[Activity] Could you give the data that follows again exactly, without its pictures?

Start of Block

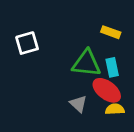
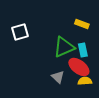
green triangle: (86, 63) -> (64, 47), turned -30

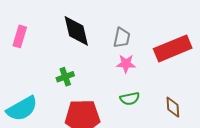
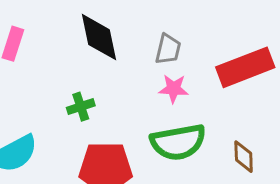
green semicircle: (130, 99) -> (178, 142), size x1.8

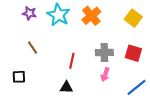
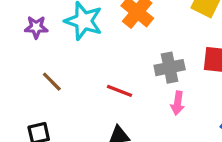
red line: (72, 61) -> (119, 91), turned -70

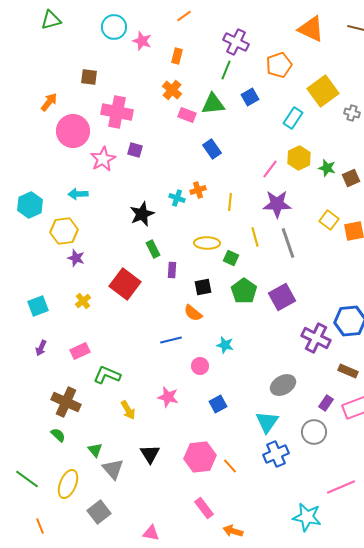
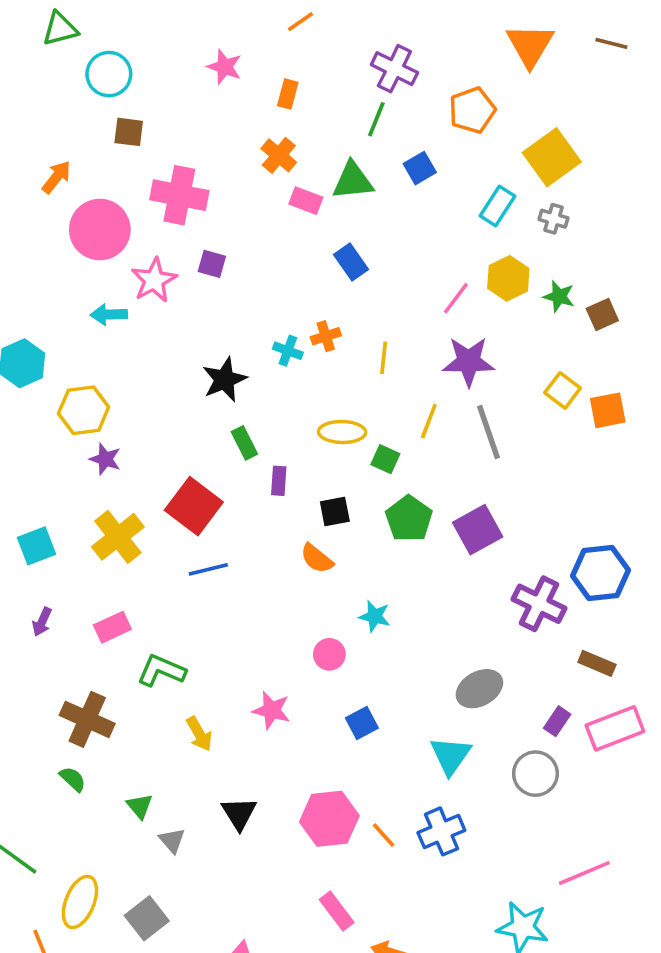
cyan circle: (114, 27) -> (109, 74), moved
orange triangle: (311, 29) -> (530, 45), turned 36
gray cross: (352, 113) -> (554, 219), moved
cyan arrow: (78, 194) -> (109, 314), moved
yellow line: (255, 237) -> (429, 421), turned 36
yellow cross: (83, 301) -> (118, 537), size x1.8
blue line: (171, 340) -> (208, 569), moved
blue cross: (276, 454) -> (441, 831), moved
gray triangle: (113, 469) -> (172, 840), size x0.7
yellow ellipse: (68, 484) -> (80, 902), moved

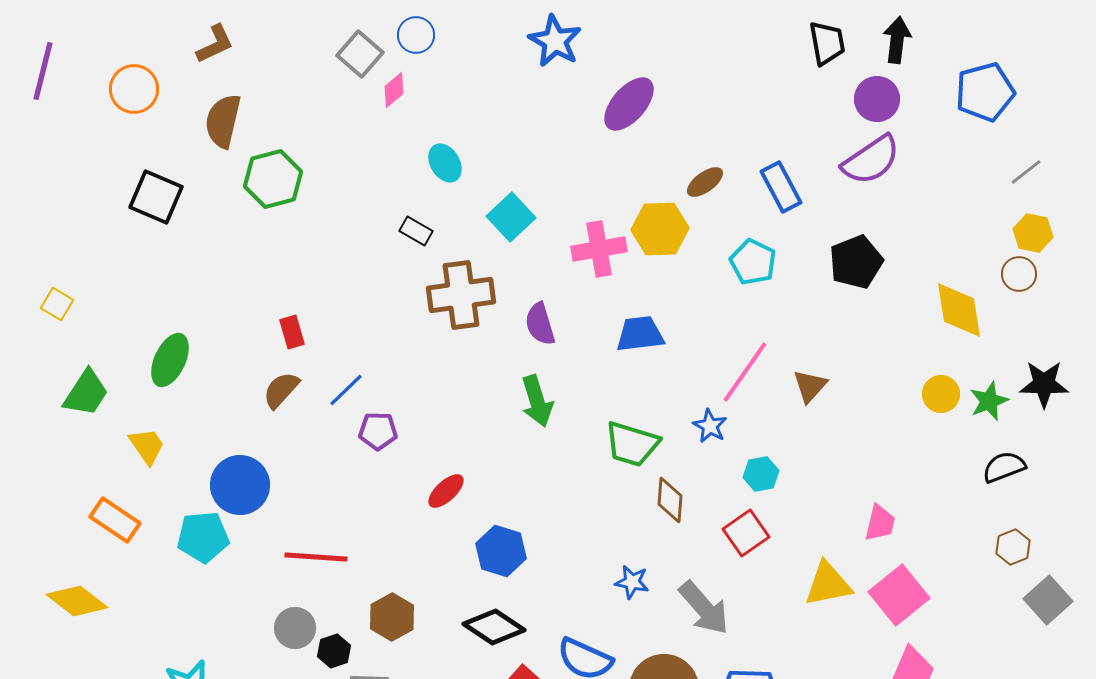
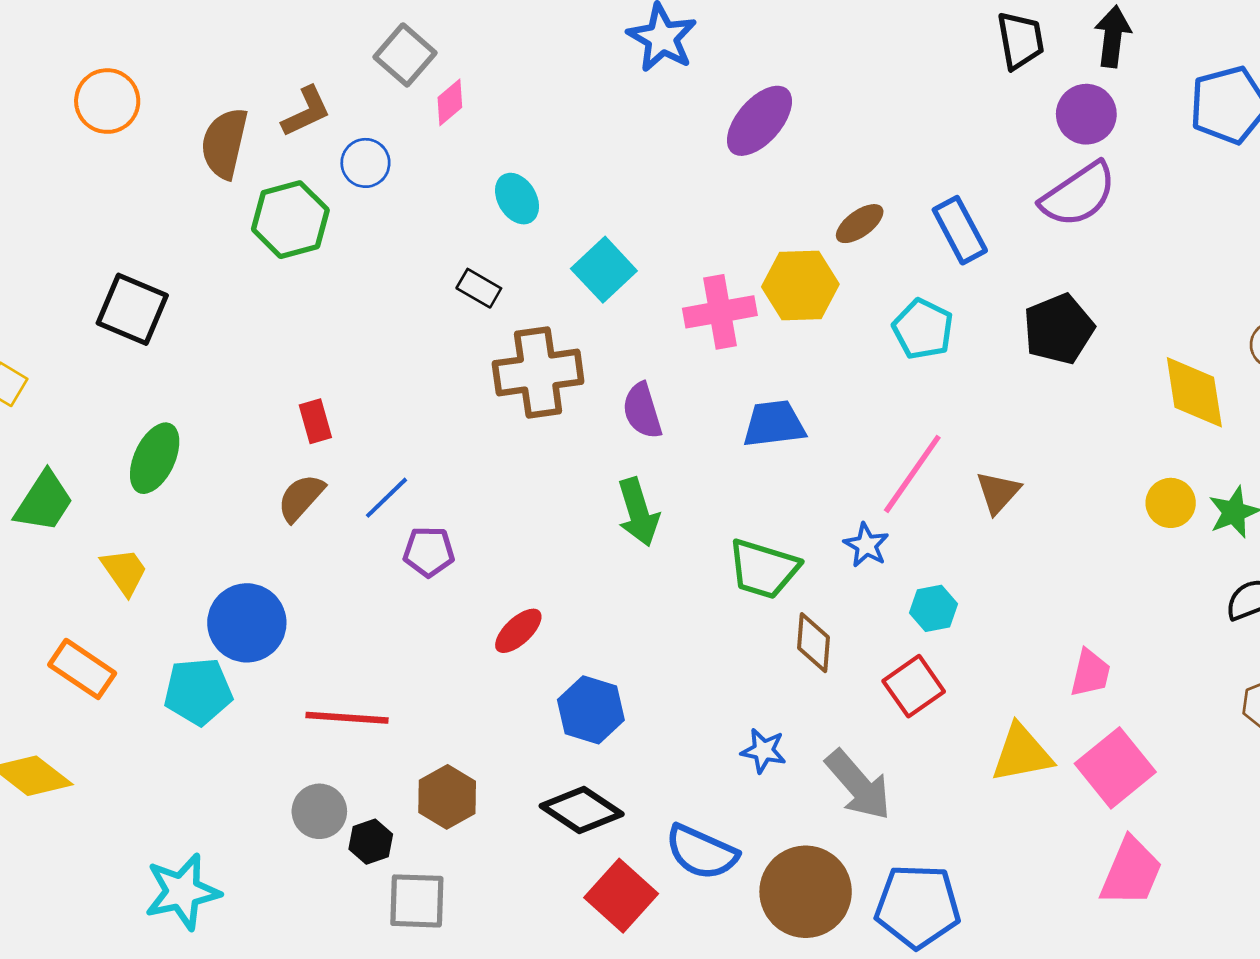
blue circle: (416, 35) -> (365, 163), moved
brown L-shape: (215, 44) -> (306, 112), moved
black square: (156, 197) -> (132, 309), moved

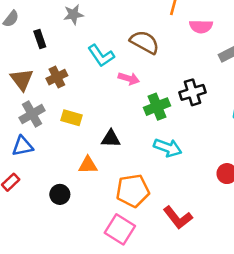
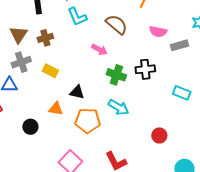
pink semicircle: (201, 26) -> (158, 32), moved
cyan L-shape: (101, 56) -> (77, 17), moved
green cross: (157, 107) -> (116, 75), turned 30
orange pentagon: (133, 191) -> (88, 121), moved

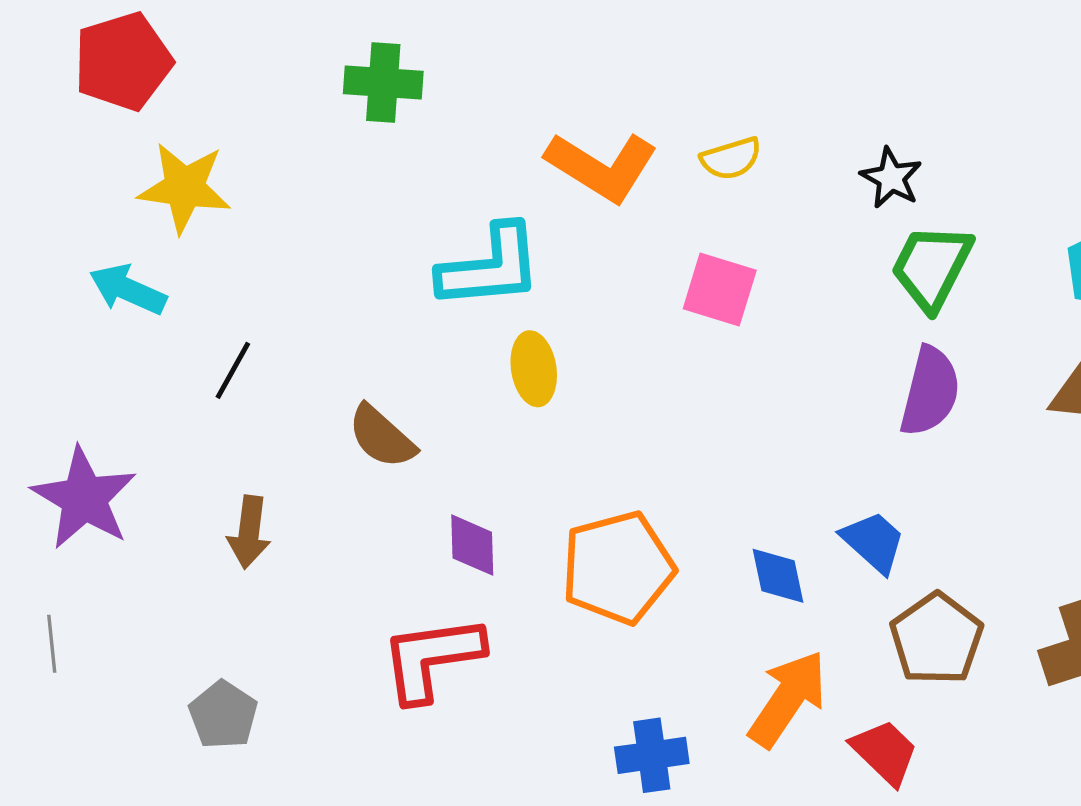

End of Block

[Your solution]
green triangle: (86, 63) -> (64, 47), turned -30

green semicircle: (130, 99) -> (178, 142), size x1.8

red line: (72, 61) -> (119, 91), turned -70

cyan circle: (114, 27) -> (109, 74), moved
orange triangle: (311, 29) -> (530, 45), turned 36
gray cross: (352, 113) -> (554, 219), moved
cyan arrow: (78, 194) -> (109, 314), moved
yellow line: (255, 237) -> (429, 421), turned 36
yellow cross: (83, 301) -> (118, 537), size x1.8
blue line: (171, 340) -> (208, 569), moved
blue cross: (276, 454) -> (441, 831), moved
gray triangle: (113, 469) -> (172, 840), size x0.7
yellow ellipse: (68, 484) -> (80, 902), moved

blue circle: (416, 35) -> (365, 163), moved
brown L-shape: (215, 44) -> (306, 112), moved
black square: (156, 197) -> (132, 309), moved

pink semicircle: (201, 26) -> (158, 32), moved
cyan L-shape: (101, 56) -> (77, 17), moved
green cross: (157, 107) -> (116, 75), turned 30
orange pentagon: (133, 191) -> (88, 121), moved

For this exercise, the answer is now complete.